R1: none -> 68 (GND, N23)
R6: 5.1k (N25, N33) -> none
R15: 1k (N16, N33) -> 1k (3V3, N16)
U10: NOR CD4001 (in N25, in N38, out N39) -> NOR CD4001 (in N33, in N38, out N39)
---
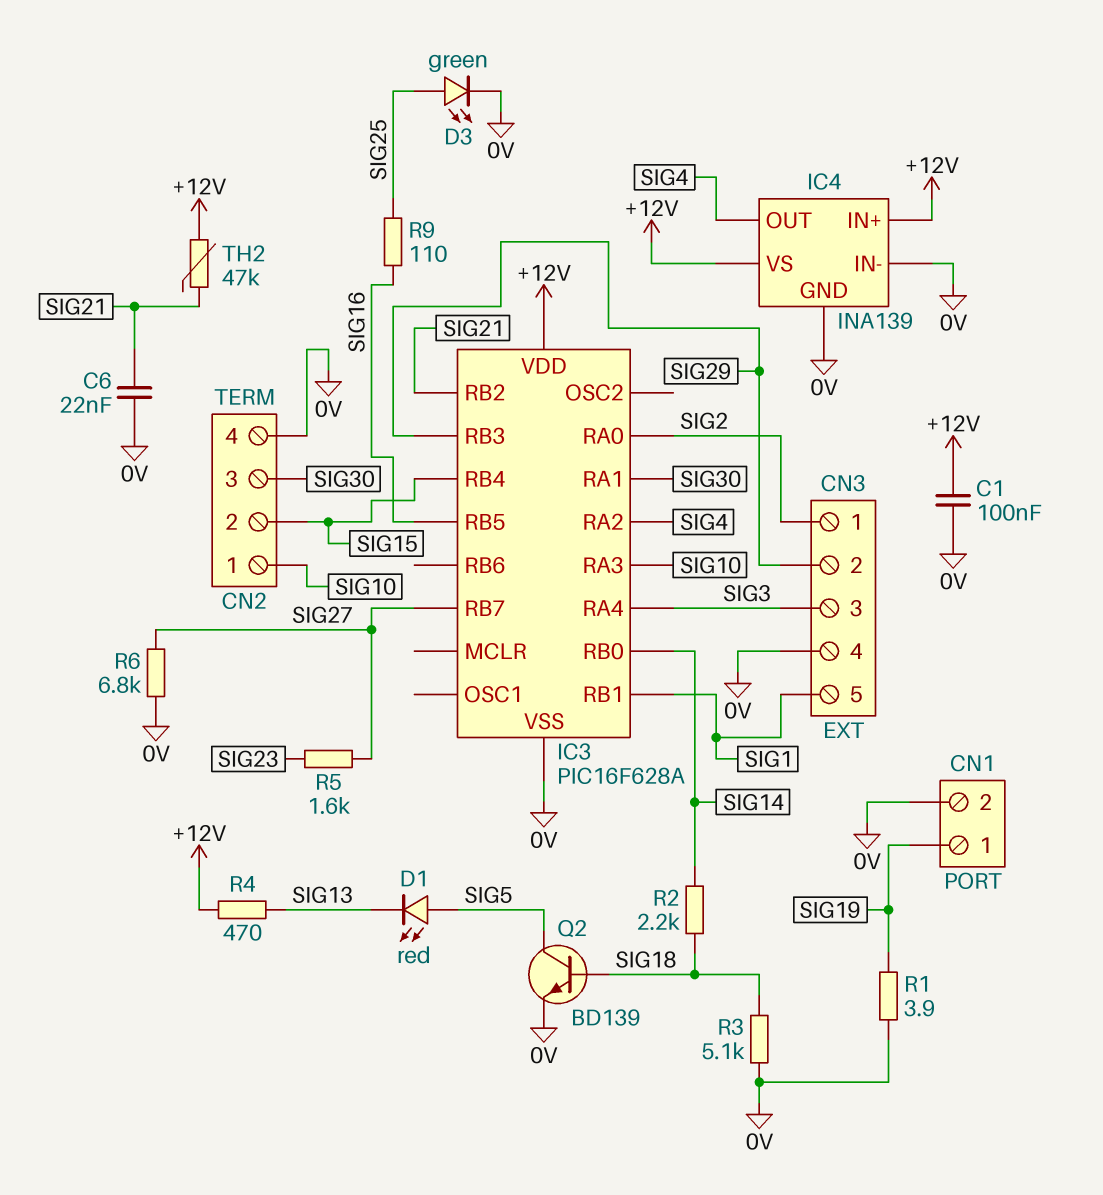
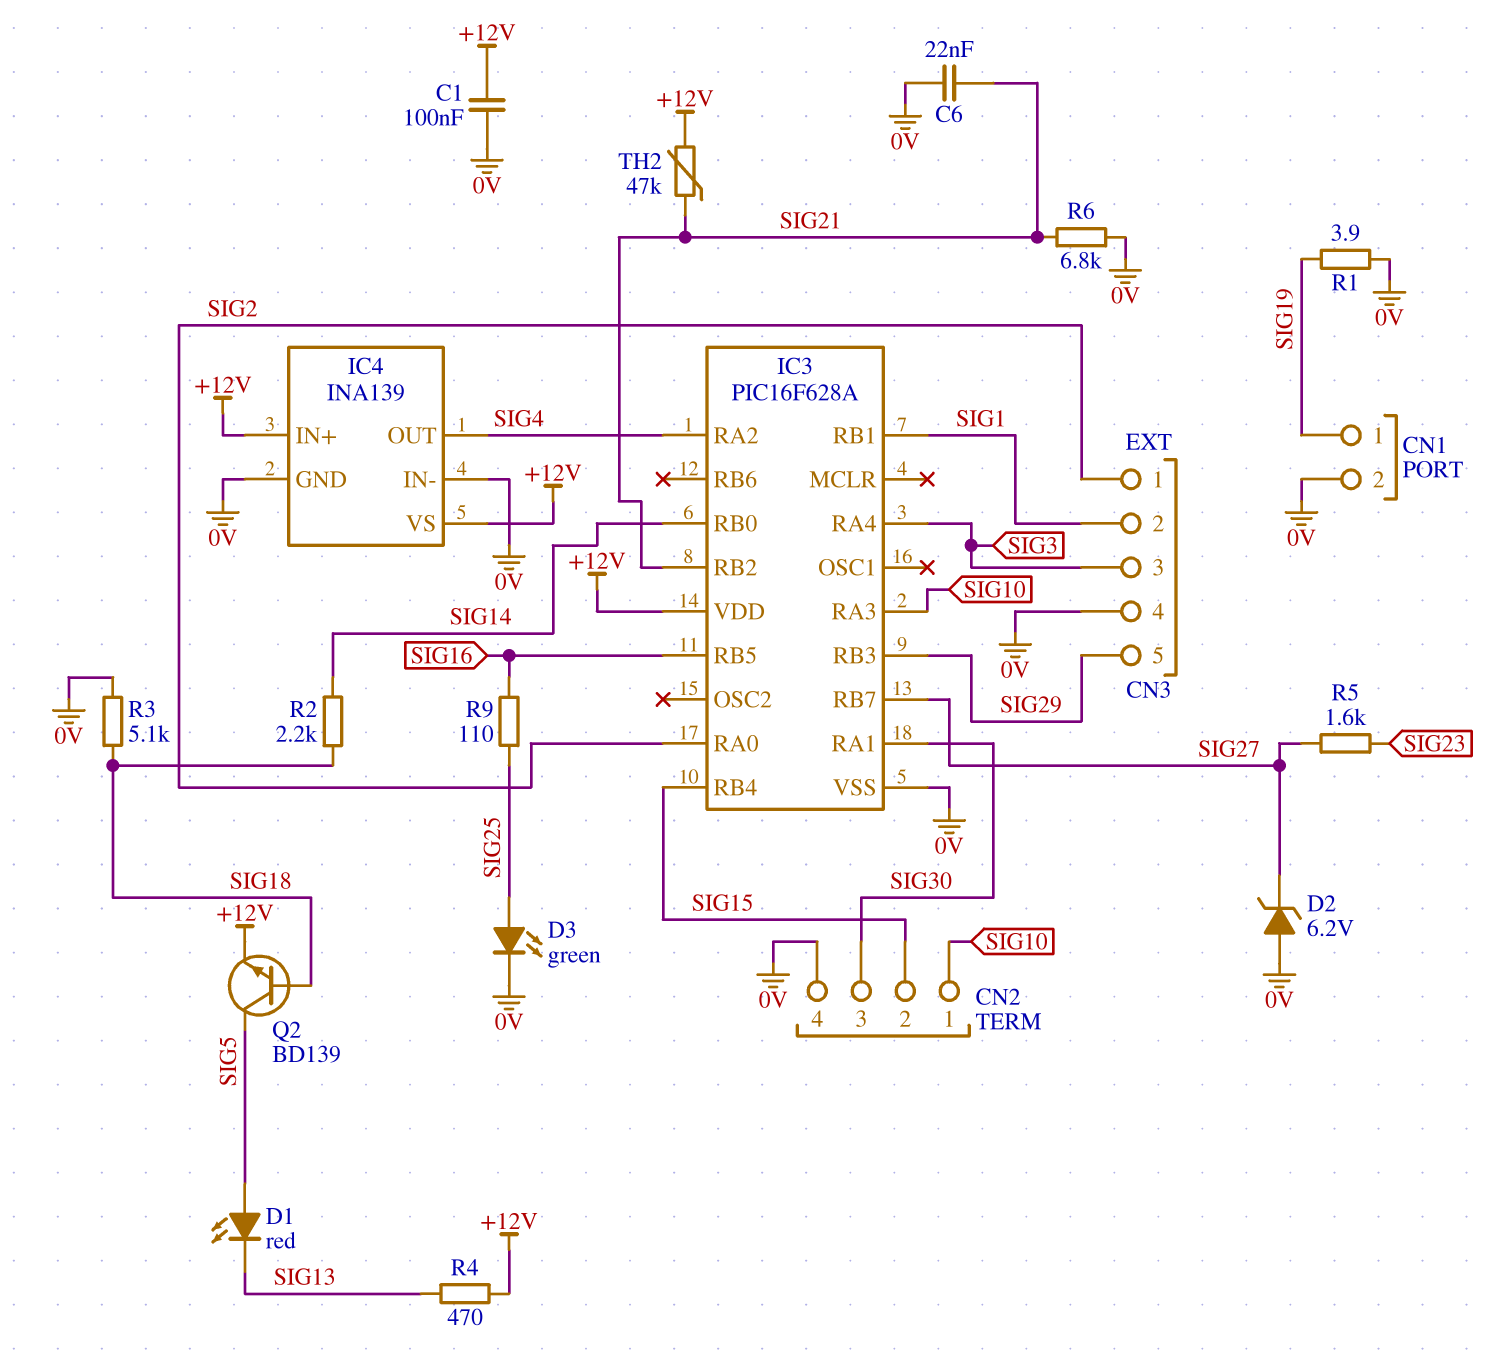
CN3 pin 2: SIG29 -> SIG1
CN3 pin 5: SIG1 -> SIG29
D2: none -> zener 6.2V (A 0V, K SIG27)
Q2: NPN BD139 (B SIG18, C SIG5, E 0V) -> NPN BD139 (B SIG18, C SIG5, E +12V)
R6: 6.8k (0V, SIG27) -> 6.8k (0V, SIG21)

Work instructions:
Keeping every character as it is, restate the lines above that run from the line with "R1: none -> 68 (GND, N23)" through the line with "U10: NOR CD4001", both included, and nothing else.

Answer:
R1: none -> 68 (GND, N23)
R6: 5.1k (N25, N33) -> none
R15: 1k (N16, N33) -> 1k (3V3, N16)
U10: NOR CD4001 (in N25, in N38, out N39) -> NOR CD4001 (in N33, in N38, out N39)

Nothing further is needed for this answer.